■ **Source material**:

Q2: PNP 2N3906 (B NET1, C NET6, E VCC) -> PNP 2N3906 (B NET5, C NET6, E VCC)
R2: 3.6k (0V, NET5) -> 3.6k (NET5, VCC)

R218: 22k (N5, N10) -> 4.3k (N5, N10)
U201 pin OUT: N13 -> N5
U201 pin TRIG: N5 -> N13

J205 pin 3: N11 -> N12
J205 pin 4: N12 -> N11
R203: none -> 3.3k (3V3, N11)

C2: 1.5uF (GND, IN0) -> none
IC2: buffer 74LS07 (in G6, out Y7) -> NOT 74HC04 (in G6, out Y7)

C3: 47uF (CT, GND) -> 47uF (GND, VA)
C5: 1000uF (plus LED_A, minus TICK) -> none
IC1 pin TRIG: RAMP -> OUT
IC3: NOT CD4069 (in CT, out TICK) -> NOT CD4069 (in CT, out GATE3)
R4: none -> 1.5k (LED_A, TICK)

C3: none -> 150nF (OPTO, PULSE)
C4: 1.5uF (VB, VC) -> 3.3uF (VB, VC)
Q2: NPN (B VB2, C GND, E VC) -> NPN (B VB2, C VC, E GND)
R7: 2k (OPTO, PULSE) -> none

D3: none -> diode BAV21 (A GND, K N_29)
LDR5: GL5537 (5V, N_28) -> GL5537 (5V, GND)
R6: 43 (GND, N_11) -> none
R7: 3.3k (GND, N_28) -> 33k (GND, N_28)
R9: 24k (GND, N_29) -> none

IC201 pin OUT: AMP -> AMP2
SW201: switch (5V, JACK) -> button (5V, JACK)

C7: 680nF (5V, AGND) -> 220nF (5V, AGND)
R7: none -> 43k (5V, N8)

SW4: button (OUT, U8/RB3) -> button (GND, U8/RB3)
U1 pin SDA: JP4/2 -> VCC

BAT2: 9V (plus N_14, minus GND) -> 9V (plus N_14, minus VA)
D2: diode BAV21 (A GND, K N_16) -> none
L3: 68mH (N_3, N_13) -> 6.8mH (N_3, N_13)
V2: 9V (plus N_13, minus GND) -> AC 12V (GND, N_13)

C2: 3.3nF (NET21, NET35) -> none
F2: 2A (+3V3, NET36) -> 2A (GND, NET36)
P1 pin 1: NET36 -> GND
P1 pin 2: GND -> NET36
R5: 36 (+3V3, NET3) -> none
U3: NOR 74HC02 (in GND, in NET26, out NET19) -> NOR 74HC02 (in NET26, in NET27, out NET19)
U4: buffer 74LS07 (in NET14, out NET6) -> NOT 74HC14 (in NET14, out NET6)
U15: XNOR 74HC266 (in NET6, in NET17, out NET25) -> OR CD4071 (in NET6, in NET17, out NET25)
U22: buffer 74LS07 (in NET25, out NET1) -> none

■ **Exercise description**:
Whenever a line above holds the word "OPTO", include it in your count, and report nothing but that count.

■ **Completed task**:
2